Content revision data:

==============================

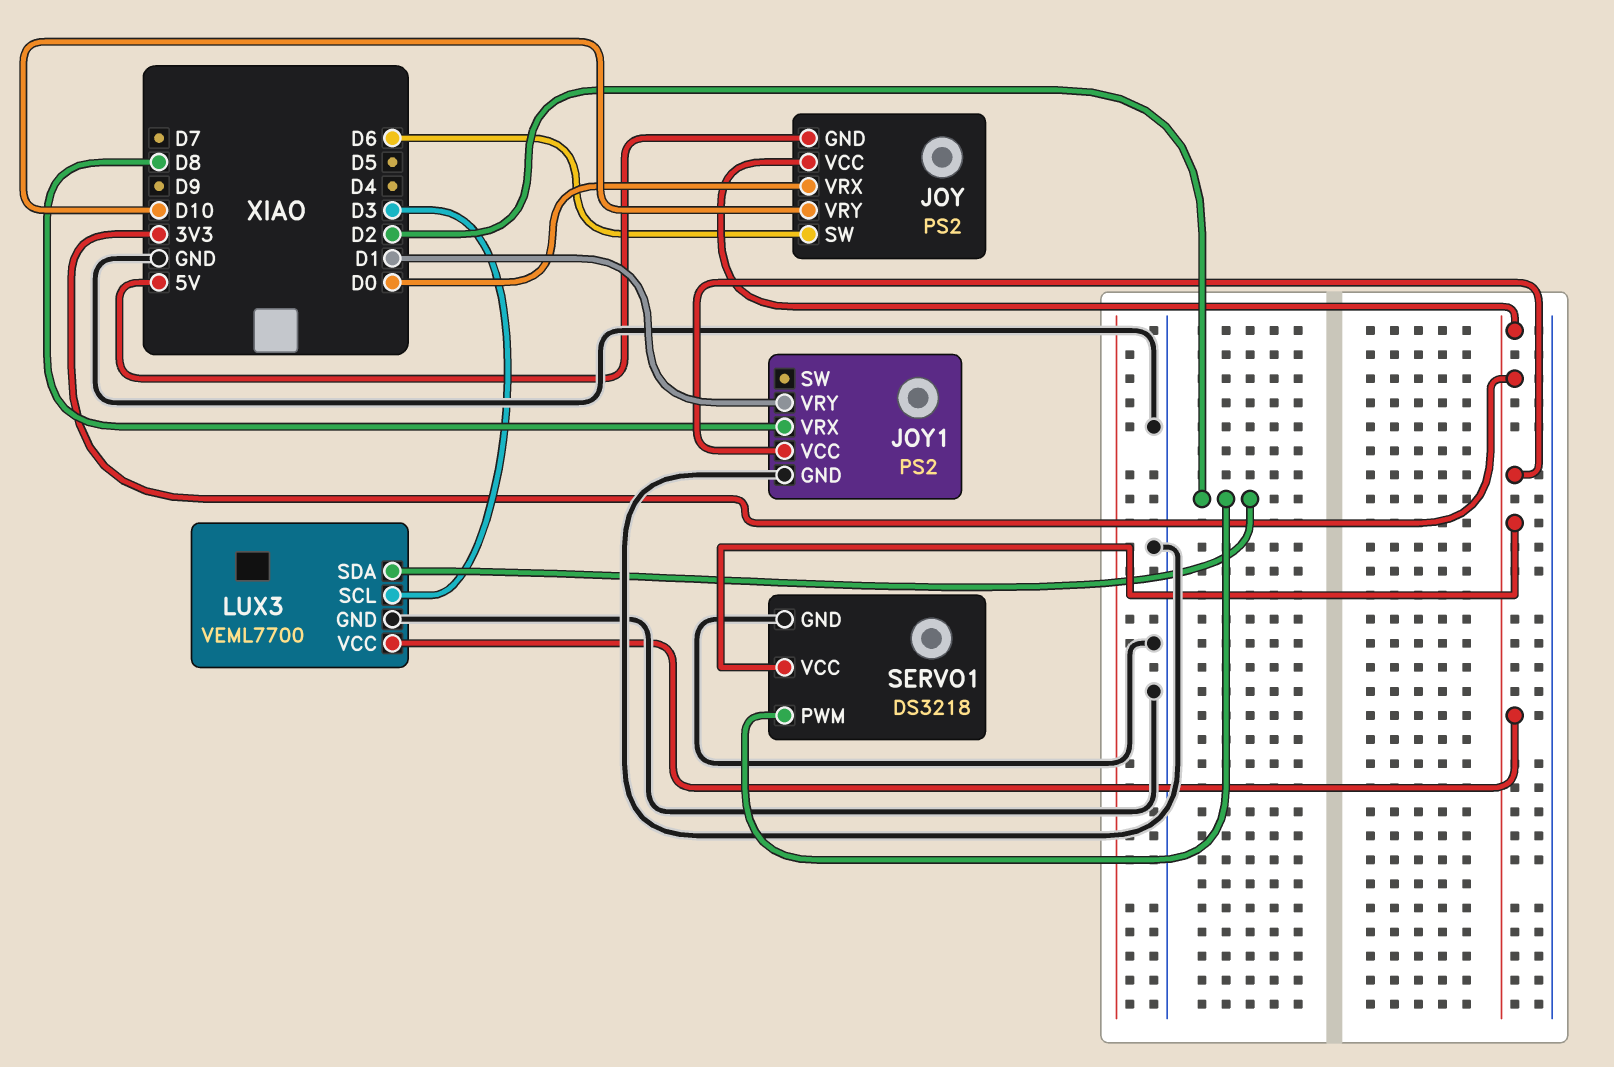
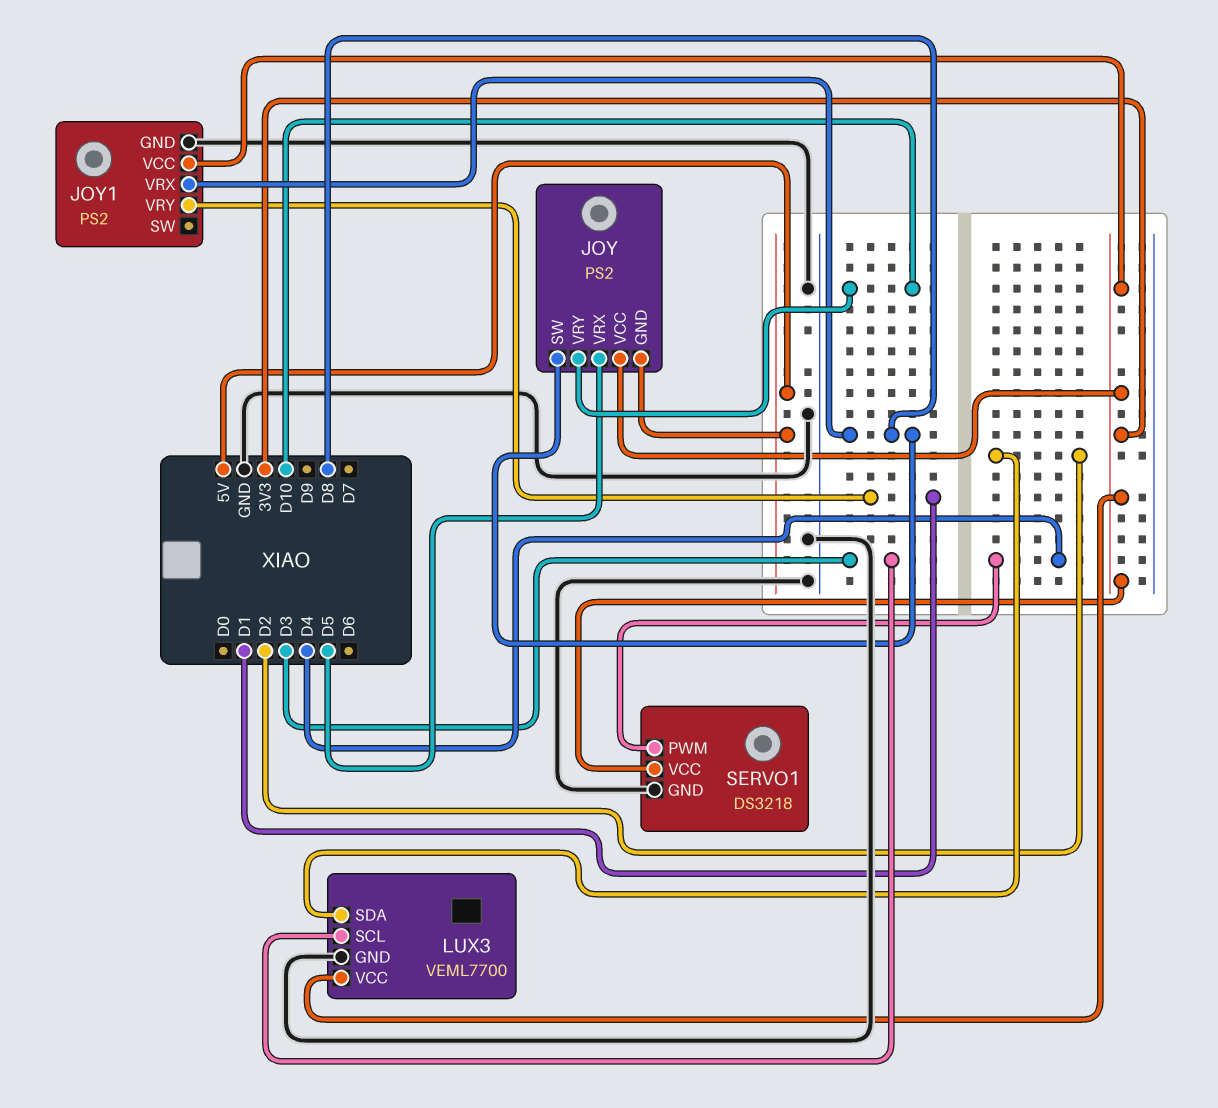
JOY pin SW: D6 -> D8
JOY pin VRX: D0 -> D5
SERVO1 pin PWM: D2 -> D4

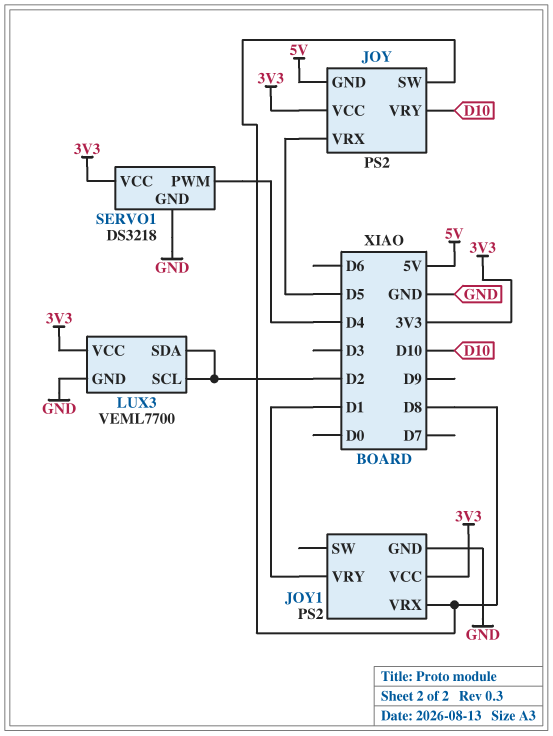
LUX3 pin SCL: D3 -> D2

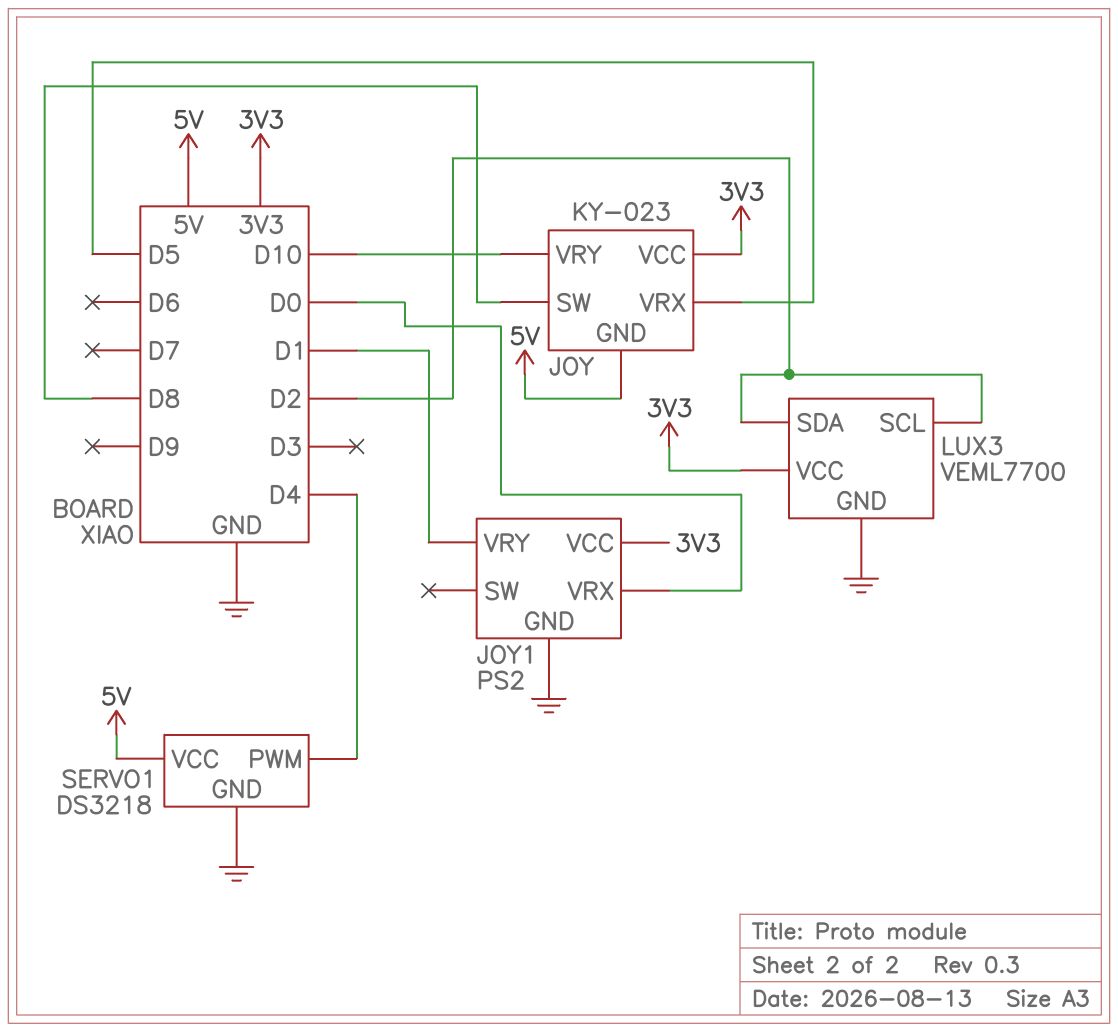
JOY: PS2 -> KY-023
JOY1 pin VRX: D8 -> D0
SERVO1 pin VCC: 3V3 -> 5V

==============================

[What the exercise asks]: The line containing "JOY pin VRX: D0 -> D5" marks the start: set down exactly that line and every line after it through the last line of the data, without any pictures.

[Response to this exercise]:
JOY pin VRX: D0 -> D5
SERVO1 pin PWM: D2 -> D4

LUX3 pin SCL: D3 -> D2

JOY: PS2 -> KY-023
JOY1 pin VRX: D8 -> D0
SERVO1 pin VCC: 3V3 -> 5V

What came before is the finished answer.